> _INSTRUCTIONS FOR THE TASK_: Only one portion of the data is to be written out: from the line bearing "pink bucket: 8 -> 4" through the line bearing "turquoise stacking toy: 4 -> 3". Write it exactly as it appears.

> _DATA PROVIDED_:

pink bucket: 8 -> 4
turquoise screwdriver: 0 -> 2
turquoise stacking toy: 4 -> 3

---

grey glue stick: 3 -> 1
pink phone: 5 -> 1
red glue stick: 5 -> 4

* * *

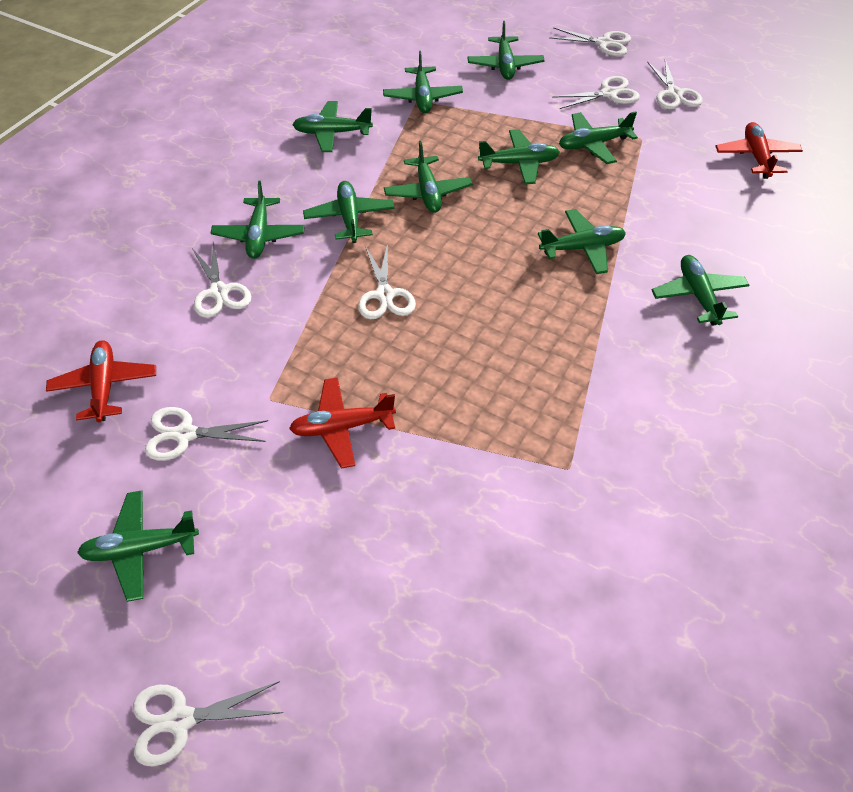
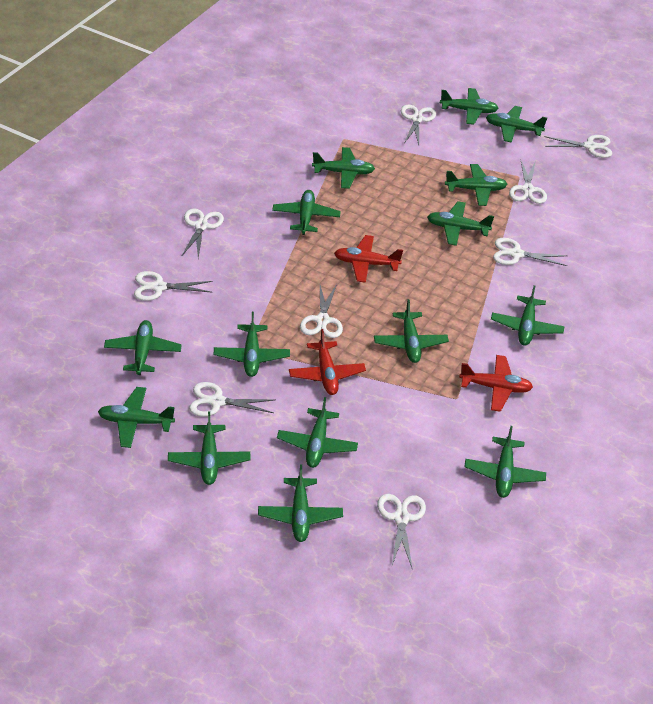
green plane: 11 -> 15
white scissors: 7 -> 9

> _YOUR SOLUTION_:
pink bucket: 8 -> 4
turquoise screwdriver: 0 -> 2
turquoise stacking toy: 4 -> 3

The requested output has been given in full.